**The task**
In the listing below, the answer starts at the line that has "cyan 1x2 brick" and stops after the line that has "blue 1x2 plate"; please repeat that part exactly and nothing more.

**Supplied entries**

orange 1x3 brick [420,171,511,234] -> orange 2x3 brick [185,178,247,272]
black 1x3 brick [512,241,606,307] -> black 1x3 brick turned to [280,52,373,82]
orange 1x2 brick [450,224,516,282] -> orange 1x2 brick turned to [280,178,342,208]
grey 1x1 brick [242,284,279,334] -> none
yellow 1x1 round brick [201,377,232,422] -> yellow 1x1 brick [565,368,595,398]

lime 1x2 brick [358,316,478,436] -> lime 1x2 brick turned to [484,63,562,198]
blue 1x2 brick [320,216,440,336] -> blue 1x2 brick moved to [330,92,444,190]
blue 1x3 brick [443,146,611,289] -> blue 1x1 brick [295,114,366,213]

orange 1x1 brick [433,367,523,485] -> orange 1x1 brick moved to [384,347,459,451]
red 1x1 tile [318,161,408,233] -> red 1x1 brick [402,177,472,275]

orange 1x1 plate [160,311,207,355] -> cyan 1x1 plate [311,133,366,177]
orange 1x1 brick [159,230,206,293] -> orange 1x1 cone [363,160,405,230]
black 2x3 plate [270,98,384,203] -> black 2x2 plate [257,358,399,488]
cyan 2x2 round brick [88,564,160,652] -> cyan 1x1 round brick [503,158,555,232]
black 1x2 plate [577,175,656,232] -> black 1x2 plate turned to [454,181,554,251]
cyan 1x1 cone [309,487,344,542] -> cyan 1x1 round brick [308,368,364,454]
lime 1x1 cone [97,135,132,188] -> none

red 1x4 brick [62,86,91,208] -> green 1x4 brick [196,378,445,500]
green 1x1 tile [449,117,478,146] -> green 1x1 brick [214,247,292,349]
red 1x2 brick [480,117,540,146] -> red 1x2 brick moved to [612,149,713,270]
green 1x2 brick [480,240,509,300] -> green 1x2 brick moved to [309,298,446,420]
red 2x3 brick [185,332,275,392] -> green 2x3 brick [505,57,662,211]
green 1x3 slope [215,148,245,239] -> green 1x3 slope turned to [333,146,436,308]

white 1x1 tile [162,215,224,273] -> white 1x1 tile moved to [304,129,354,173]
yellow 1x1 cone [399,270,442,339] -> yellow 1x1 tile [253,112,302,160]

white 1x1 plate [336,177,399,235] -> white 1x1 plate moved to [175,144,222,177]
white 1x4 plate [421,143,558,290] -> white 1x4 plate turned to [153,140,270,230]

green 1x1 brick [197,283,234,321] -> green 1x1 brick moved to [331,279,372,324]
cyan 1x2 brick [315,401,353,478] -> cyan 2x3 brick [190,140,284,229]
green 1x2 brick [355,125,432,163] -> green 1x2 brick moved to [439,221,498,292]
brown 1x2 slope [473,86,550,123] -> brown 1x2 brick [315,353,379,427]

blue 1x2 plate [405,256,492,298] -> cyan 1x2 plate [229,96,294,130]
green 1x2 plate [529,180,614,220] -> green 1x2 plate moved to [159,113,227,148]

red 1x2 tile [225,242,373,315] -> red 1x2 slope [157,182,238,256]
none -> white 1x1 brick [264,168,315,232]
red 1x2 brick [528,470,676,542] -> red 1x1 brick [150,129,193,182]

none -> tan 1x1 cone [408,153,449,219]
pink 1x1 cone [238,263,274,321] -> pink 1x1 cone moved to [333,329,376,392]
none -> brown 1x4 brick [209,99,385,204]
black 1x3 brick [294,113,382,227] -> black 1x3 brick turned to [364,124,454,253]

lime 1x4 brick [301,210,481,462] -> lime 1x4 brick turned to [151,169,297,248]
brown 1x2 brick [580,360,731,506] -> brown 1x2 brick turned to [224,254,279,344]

**Finished exercise**
cyan 1x2 brick [315,401,353,478] -> cyan 2x3 brick [190,140,284,229]
green 1x2 brick [355,125,432,163] -> green 1x2 brick moved to [439,221,498,292]
brown 1x2 slope [473,86,550,123] -> brown 1x2 brick [315,353,379,427]

blue 1x2 plate [405,256,492,298] -> cyan 1x2 plate [229,96,294,130]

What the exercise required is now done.